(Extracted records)
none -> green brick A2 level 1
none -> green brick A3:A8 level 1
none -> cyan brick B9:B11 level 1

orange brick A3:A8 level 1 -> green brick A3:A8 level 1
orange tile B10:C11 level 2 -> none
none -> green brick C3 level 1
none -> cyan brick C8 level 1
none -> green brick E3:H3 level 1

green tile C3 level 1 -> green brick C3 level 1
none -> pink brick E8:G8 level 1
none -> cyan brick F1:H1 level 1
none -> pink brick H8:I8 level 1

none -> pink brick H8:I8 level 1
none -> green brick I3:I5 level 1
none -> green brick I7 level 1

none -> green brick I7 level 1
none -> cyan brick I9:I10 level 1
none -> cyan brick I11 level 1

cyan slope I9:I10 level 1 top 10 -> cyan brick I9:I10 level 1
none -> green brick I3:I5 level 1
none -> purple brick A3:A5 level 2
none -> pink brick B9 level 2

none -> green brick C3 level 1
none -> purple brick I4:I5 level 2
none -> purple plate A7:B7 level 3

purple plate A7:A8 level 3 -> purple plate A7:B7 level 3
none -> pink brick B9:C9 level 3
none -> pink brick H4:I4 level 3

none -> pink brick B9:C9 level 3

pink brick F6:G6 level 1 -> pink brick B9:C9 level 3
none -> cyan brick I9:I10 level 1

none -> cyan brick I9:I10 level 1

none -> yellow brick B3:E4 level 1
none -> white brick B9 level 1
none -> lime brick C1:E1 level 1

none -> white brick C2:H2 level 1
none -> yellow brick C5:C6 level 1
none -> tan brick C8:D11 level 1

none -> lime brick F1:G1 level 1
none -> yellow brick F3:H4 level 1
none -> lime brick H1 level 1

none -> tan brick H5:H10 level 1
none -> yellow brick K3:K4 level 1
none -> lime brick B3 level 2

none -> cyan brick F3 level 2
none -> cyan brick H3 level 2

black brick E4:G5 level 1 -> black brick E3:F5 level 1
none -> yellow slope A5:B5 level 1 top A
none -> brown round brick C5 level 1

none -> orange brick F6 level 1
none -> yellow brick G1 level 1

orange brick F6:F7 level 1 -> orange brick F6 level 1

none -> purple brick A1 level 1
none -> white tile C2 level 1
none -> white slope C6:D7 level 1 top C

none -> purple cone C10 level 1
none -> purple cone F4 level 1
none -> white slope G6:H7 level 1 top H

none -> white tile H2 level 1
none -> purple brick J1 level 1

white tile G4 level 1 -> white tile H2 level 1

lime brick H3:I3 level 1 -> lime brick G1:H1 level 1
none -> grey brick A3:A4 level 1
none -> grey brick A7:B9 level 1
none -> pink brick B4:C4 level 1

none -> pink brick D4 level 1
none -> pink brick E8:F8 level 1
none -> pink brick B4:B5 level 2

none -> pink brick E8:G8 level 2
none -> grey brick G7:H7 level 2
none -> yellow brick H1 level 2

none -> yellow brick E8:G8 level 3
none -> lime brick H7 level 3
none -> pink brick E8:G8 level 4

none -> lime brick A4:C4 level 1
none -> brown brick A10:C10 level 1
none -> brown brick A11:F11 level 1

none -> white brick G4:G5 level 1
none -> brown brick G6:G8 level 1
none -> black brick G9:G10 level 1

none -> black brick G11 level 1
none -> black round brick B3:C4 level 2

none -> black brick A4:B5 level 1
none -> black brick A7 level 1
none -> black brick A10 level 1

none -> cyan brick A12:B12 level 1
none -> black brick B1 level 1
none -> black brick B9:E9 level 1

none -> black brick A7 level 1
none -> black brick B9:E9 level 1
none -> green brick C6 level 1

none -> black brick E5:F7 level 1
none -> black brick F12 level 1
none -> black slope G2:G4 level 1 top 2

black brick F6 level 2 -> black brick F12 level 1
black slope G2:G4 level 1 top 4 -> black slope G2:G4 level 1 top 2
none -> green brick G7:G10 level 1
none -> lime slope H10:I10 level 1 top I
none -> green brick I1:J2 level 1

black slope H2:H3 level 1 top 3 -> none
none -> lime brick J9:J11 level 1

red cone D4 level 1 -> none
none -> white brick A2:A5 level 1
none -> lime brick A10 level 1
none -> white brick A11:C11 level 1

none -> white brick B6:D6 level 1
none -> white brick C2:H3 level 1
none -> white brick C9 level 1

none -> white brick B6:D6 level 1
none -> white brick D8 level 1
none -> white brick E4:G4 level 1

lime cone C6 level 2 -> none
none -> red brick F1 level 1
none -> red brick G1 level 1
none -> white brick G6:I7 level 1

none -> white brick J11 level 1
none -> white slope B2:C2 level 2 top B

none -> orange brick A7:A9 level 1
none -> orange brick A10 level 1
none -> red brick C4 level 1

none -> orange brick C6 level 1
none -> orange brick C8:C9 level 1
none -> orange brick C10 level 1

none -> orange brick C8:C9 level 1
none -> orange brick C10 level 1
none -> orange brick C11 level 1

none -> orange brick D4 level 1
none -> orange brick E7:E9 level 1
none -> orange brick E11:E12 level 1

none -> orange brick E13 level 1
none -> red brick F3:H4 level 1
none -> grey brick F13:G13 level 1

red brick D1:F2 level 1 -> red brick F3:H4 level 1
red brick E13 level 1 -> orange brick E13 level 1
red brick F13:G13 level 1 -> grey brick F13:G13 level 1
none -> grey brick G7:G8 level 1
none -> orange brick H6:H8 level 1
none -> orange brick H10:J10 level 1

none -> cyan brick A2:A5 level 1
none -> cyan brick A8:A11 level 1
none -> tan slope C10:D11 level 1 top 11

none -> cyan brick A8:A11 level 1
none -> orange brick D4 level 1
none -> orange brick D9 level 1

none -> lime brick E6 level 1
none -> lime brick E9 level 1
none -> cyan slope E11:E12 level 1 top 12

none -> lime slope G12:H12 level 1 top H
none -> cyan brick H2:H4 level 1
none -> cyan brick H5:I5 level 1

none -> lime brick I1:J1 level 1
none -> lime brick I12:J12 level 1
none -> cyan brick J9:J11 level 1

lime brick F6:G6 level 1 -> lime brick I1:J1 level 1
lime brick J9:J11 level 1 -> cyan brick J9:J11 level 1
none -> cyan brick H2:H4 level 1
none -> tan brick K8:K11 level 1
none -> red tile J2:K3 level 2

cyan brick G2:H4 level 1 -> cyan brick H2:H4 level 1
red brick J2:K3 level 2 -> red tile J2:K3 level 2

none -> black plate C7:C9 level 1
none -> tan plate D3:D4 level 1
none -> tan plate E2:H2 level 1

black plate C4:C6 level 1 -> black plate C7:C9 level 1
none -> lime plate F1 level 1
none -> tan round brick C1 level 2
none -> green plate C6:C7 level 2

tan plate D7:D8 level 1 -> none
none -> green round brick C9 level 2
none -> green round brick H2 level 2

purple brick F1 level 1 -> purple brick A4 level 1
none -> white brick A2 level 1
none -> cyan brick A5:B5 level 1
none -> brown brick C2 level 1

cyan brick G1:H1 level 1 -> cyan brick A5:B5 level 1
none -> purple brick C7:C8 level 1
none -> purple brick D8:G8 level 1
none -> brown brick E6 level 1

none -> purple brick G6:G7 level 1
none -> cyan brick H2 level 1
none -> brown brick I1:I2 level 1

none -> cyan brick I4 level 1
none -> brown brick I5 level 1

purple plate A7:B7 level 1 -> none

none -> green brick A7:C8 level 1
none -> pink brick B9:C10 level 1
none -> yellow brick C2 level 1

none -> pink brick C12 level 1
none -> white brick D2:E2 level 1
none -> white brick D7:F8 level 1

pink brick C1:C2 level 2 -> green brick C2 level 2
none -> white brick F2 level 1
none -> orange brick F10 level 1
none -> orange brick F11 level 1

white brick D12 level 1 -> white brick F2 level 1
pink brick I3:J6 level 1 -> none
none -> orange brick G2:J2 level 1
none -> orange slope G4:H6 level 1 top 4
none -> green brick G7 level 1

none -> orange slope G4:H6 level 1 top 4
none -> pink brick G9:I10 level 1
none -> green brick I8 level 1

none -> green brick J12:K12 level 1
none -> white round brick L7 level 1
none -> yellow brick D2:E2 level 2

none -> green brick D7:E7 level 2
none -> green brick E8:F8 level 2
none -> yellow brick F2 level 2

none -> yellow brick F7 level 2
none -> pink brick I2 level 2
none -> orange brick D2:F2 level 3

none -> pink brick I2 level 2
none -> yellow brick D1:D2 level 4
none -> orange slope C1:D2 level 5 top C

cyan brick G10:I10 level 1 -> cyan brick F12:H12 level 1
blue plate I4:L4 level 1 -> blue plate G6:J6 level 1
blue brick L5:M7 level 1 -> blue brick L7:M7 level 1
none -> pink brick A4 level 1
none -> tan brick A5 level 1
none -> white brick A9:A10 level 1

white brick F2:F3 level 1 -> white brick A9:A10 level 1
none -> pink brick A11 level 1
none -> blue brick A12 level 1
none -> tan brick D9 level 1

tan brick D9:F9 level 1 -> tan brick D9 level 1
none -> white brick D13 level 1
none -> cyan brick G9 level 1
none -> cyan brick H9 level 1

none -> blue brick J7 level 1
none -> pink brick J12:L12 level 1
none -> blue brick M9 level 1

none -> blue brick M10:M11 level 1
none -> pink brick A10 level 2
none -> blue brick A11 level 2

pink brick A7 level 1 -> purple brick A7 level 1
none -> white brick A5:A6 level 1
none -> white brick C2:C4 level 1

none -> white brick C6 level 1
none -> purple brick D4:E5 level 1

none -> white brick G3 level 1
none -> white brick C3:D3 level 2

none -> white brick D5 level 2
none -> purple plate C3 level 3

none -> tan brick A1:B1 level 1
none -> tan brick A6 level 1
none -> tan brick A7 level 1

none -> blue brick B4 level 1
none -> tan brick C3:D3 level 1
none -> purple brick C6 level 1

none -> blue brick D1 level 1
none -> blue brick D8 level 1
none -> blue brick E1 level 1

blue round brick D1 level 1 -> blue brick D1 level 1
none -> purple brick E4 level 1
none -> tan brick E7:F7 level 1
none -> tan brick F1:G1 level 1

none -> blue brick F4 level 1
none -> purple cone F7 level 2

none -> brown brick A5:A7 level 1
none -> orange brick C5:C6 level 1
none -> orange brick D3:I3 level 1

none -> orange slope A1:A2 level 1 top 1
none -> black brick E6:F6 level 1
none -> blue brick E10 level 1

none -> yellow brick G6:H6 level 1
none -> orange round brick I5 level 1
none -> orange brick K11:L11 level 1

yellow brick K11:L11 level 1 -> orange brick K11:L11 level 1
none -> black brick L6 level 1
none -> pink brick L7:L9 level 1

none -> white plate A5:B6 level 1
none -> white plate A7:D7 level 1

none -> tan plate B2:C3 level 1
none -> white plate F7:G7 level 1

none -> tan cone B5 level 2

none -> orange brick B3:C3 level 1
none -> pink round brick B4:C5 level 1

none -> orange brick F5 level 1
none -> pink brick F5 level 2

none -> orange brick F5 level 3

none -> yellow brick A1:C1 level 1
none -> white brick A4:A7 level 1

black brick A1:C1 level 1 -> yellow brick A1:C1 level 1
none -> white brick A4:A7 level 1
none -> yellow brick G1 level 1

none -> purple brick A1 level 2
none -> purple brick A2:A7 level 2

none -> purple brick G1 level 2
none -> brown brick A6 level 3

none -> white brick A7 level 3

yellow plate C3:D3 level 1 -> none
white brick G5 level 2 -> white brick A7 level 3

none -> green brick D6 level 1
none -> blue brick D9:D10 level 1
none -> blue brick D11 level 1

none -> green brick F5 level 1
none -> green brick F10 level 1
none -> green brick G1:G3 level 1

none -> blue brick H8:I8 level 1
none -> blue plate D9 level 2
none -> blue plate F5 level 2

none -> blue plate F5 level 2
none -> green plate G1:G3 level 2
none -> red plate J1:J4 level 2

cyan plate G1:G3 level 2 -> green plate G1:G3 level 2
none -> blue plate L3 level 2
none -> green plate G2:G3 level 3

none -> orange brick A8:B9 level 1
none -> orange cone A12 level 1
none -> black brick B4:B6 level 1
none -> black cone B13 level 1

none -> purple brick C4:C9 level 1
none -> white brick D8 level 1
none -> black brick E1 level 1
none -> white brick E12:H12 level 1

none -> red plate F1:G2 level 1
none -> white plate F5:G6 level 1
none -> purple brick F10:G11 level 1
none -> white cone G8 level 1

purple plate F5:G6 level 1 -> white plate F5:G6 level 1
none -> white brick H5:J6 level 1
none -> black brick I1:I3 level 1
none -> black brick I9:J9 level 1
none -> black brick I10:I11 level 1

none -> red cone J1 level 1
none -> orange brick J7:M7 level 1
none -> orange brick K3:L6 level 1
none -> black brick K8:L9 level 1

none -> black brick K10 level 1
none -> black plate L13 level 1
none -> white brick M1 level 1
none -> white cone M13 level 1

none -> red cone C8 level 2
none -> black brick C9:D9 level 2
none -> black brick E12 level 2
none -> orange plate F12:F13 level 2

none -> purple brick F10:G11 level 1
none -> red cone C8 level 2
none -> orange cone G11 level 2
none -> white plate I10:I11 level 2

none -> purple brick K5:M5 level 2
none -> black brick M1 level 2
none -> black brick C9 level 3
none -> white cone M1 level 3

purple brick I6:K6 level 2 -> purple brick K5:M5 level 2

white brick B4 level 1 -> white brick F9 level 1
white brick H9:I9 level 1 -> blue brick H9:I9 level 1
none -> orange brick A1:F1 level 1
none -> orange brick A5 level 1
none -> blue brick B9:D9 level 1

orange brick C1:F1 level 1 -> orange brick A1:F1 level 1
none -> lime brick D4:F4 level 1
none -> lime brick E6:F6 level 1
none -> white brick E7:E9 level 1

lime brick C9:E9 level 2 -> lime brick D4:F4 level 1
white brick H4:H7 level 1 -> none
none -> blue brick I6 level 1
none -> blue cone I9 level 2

#### INSTRUCTIONS FOR THE TASK:
Retype the entries above exactly, but only from the line containing "none -> purple brick A1 level 1" through the line containing "none -> purple brick J1 level 1", both included.

#### TASK SOLUTION:
none -> purple brick A1 level 1
none -> white tile C2 level 1
none -> white slope C6:D7 level 1 top C

none -> purple cone C10 level 1
none -> purple cone F4 level 1
none -> white slope G6:H7 level 1 top H

none -> white tile H2 level 1
none -> purple brick J1 level 1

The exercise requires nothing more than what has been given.